• Assigned task: Could you tally the lines in the listing below that include the word "white"? Respond with the total alone.

• Input data:
- - -

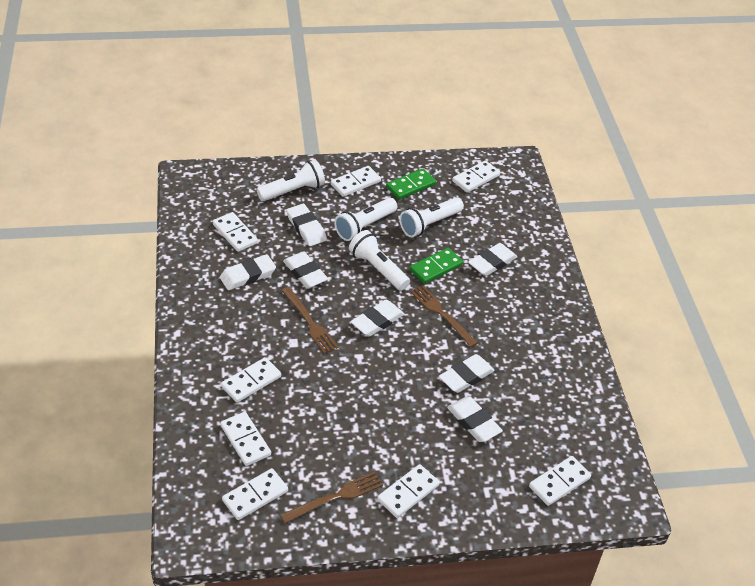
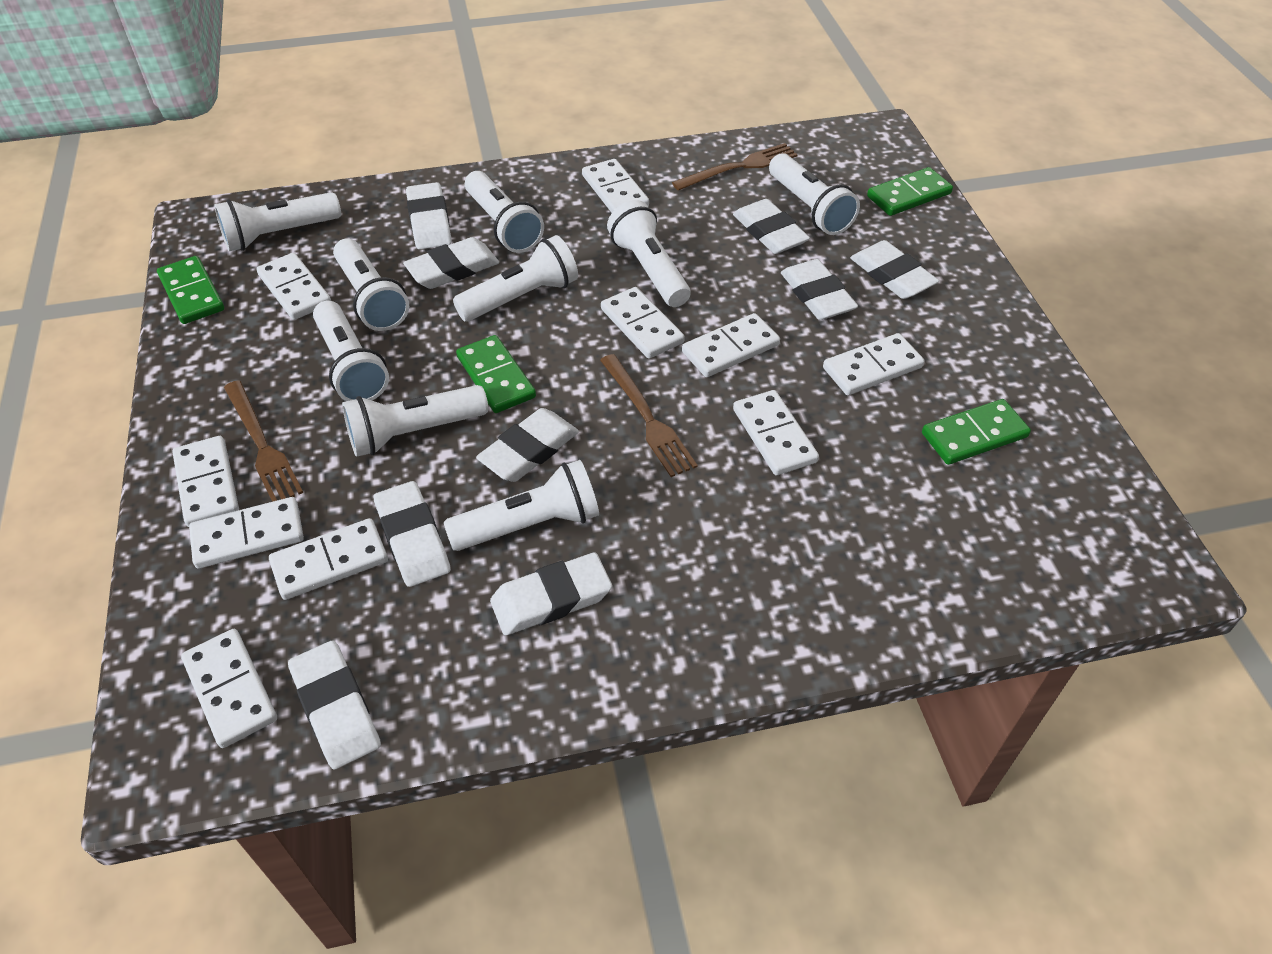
green domino: 2 -> 4
white domino: 8 -> 10
white eraser: 7 -> 9
white flashlight: 4 -> 9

- - -

• Response area: 3